■ Activity ■
For this exercise, retype the lines from the one that holds "KEYS3 pin K1: A0 -> 8" through the one that holds "LCD pin SCL: 7 -> A2" in the records below, both included, exactly and without pictures.

■ Entries supplied ■
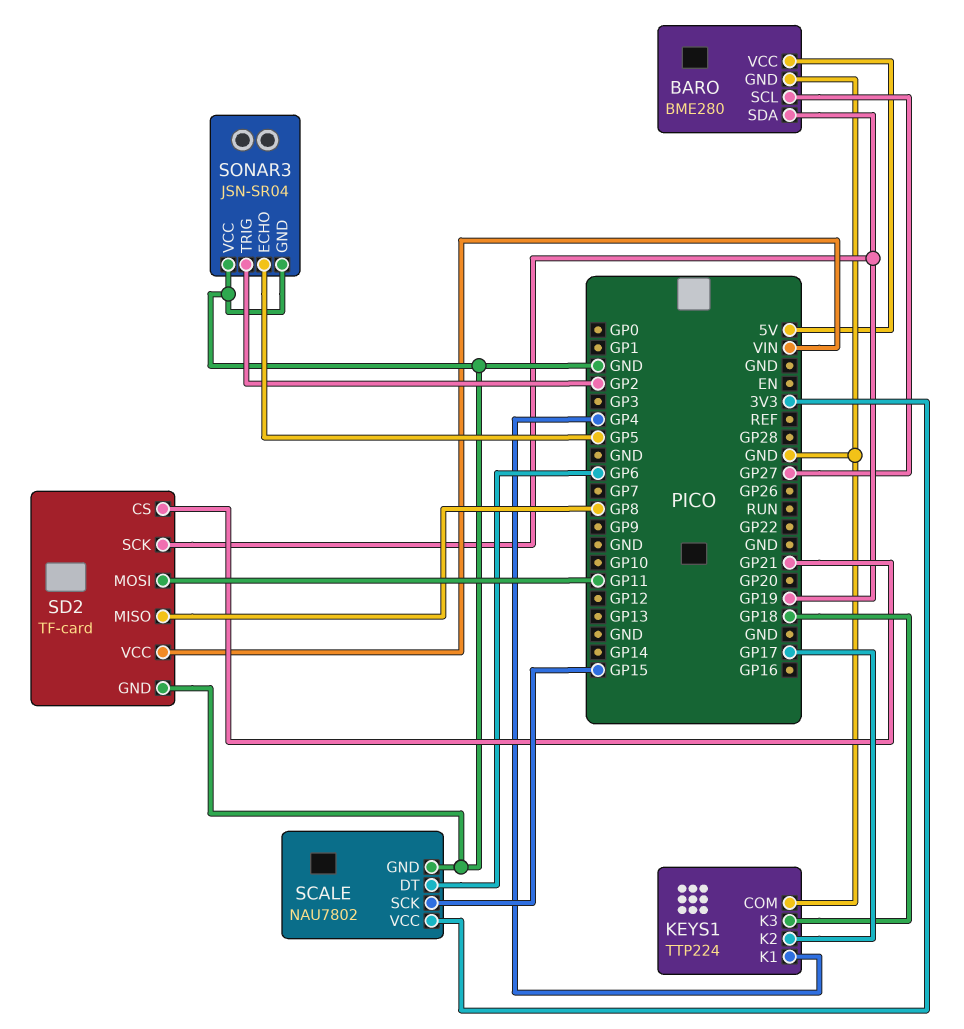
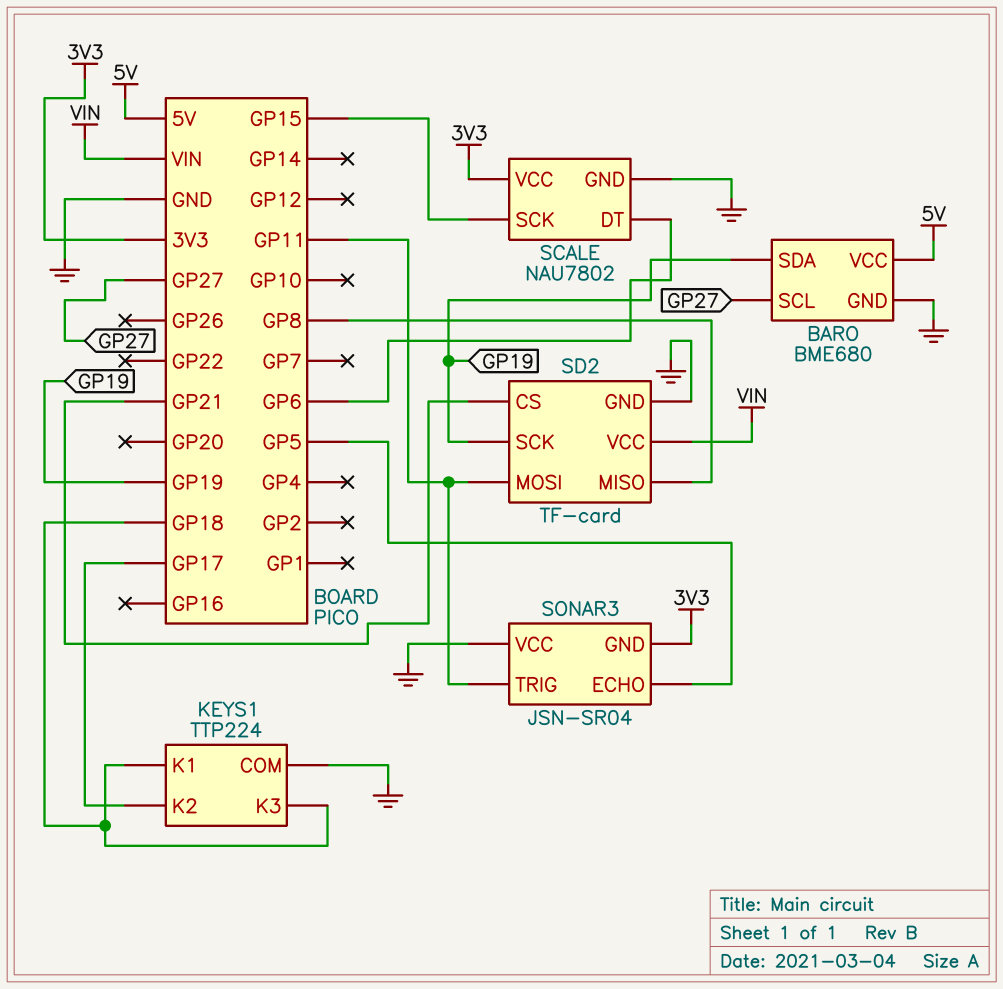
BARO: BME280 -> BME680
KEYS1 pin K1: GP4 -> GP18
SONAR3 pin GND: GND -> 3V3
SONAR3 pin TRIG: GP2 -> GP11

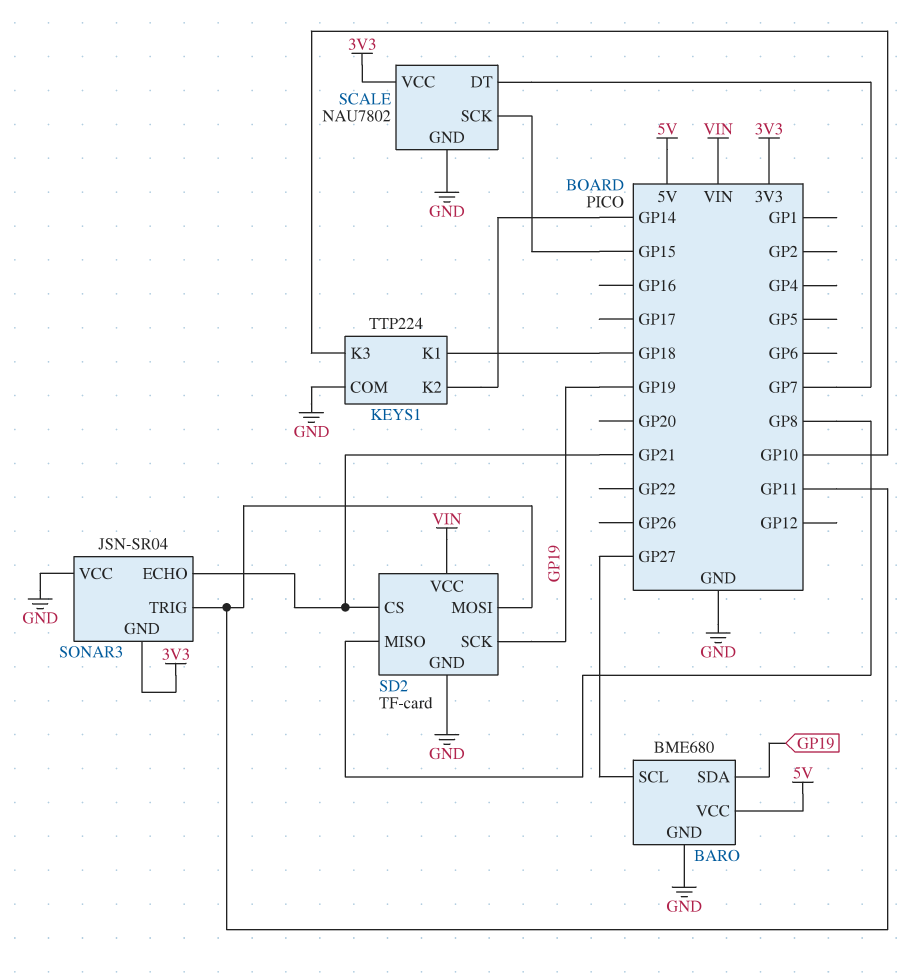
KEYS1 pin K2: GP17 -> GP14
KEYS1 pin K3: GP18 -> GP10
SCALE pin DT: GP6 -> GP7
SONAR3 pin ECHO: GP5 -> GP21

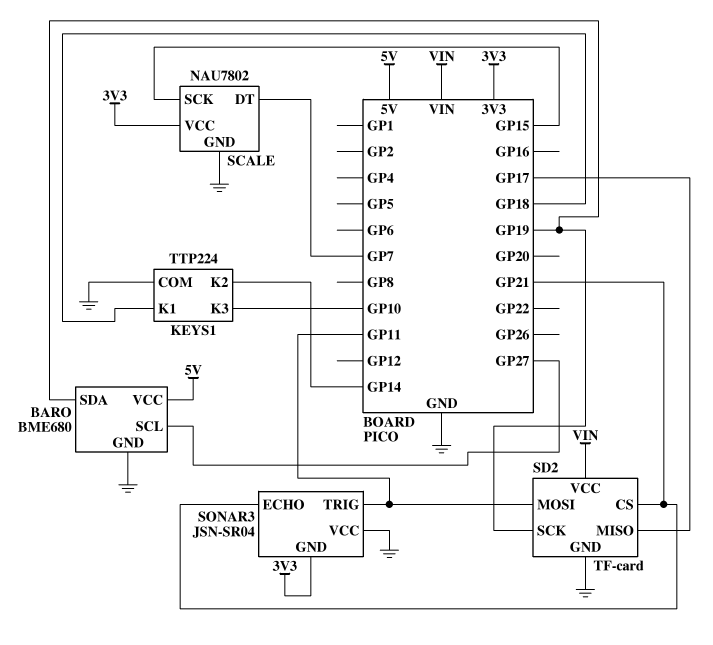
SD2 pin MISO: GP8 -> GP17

==

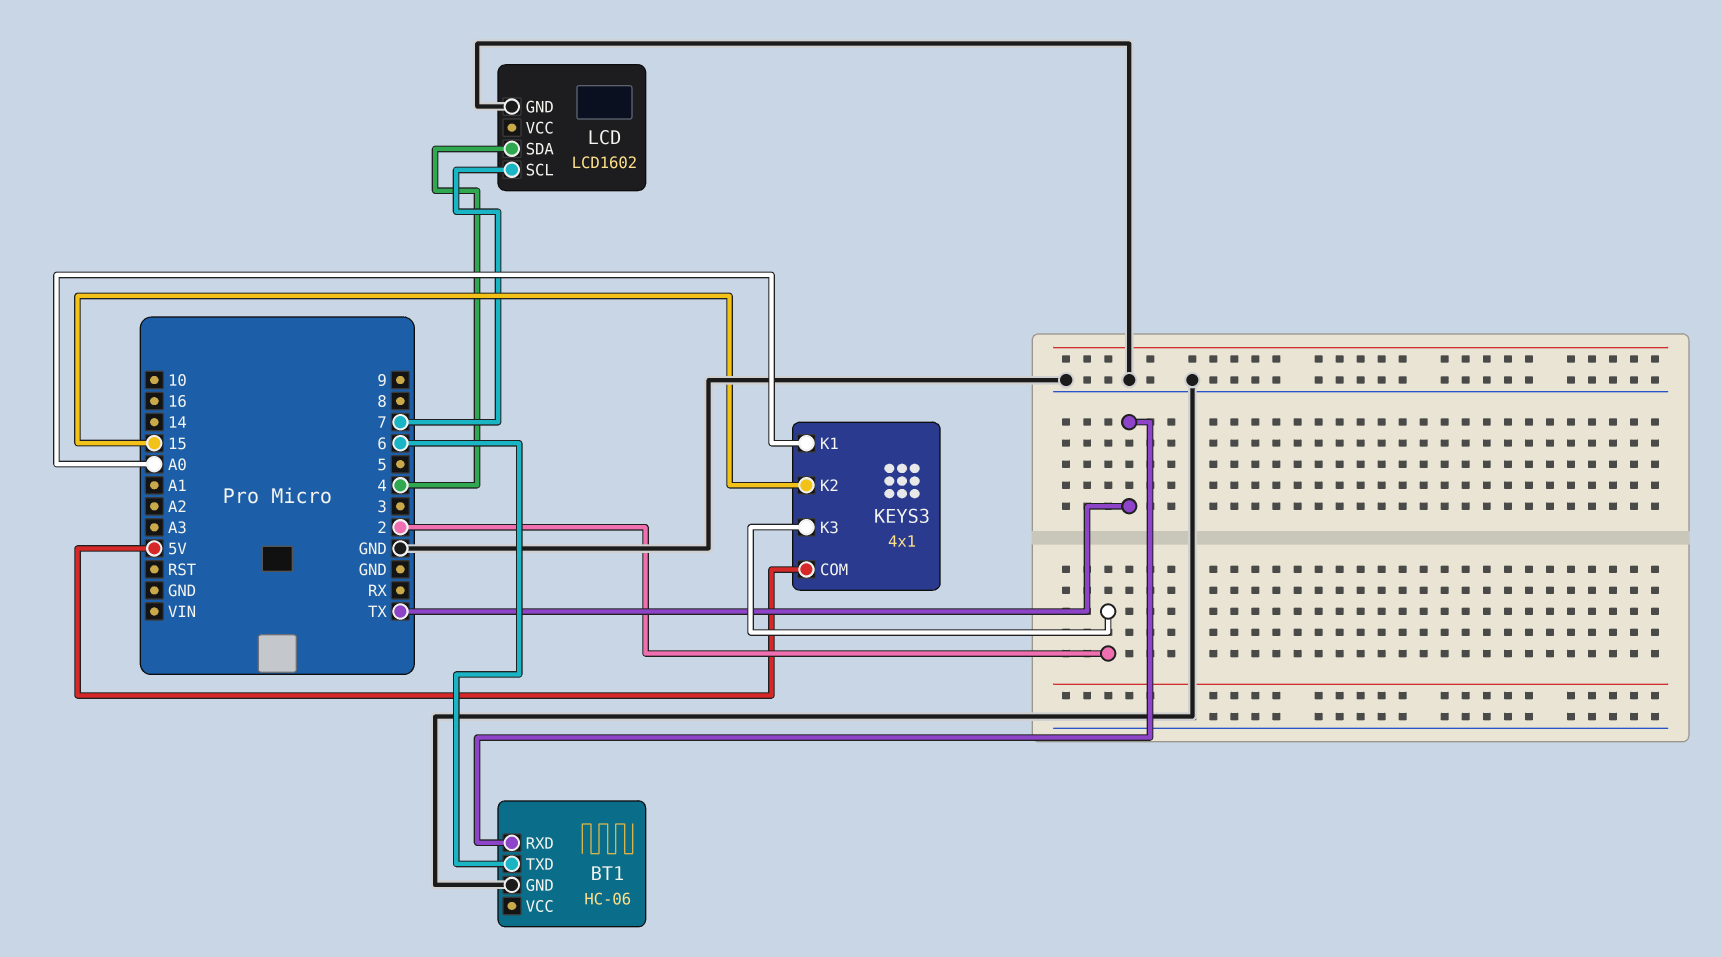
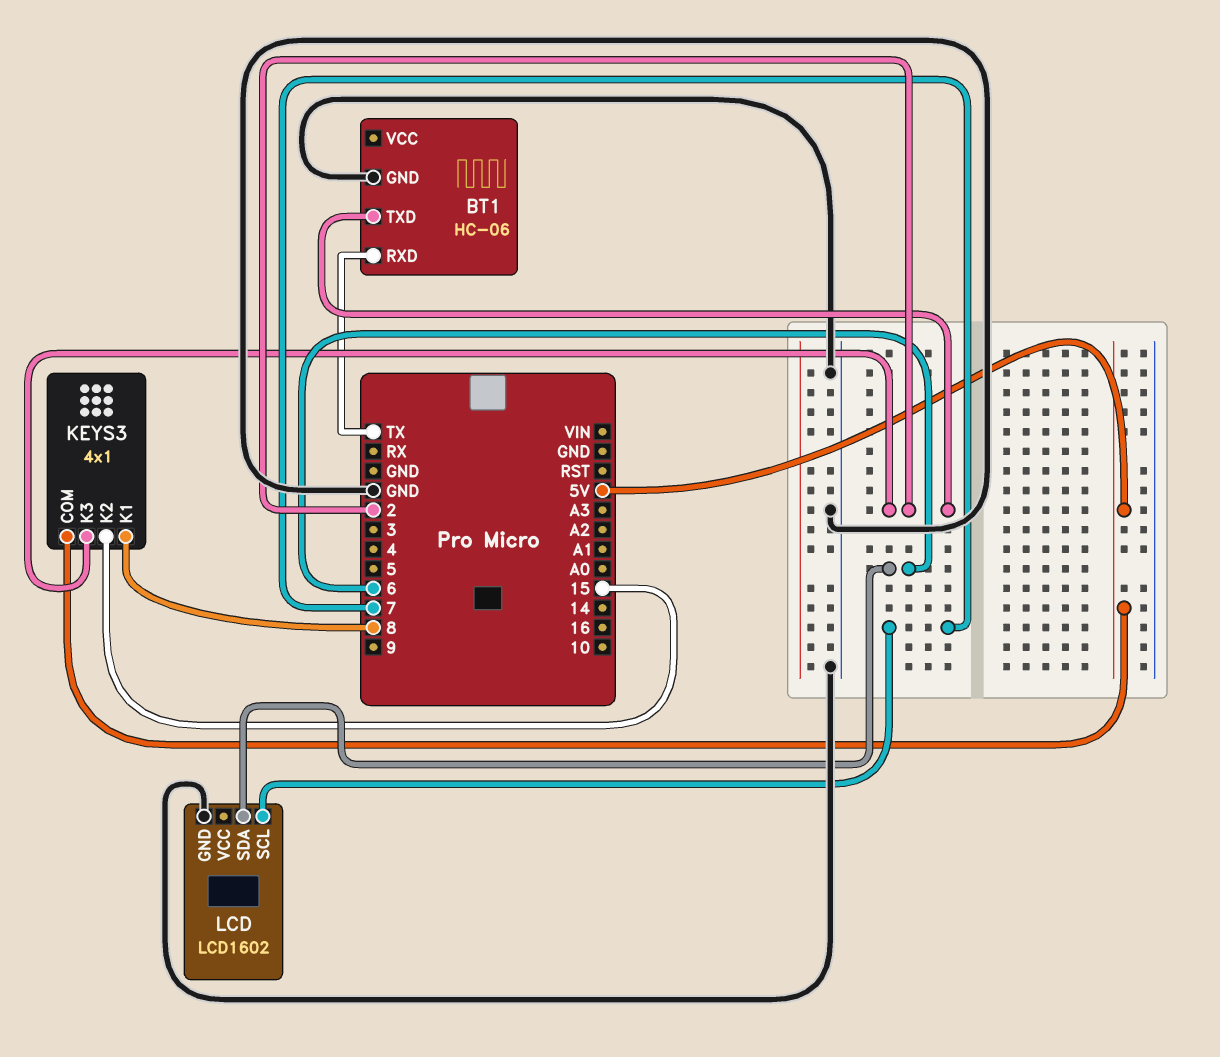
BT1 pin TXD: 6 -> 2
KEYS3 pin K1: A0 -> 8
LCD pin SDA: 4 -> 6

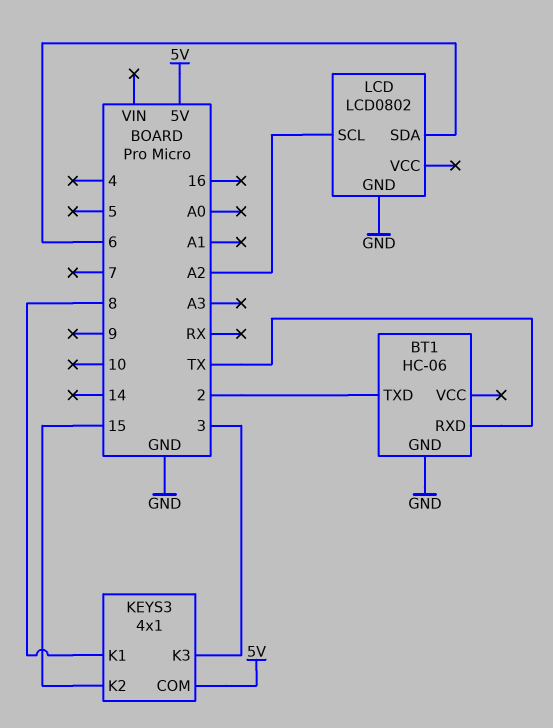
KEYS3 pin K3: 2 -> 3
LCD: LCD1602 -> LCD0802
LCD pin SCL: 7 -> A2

■ Written response ■
KEYS3 pin K1: A0 -> 8
LCD pin SDA: 4 -> 6

KEYS3 pin K3: 2 -> 3
LCD: LCD1602 -> LCD0802
LCD pin SCL: 7 -> A2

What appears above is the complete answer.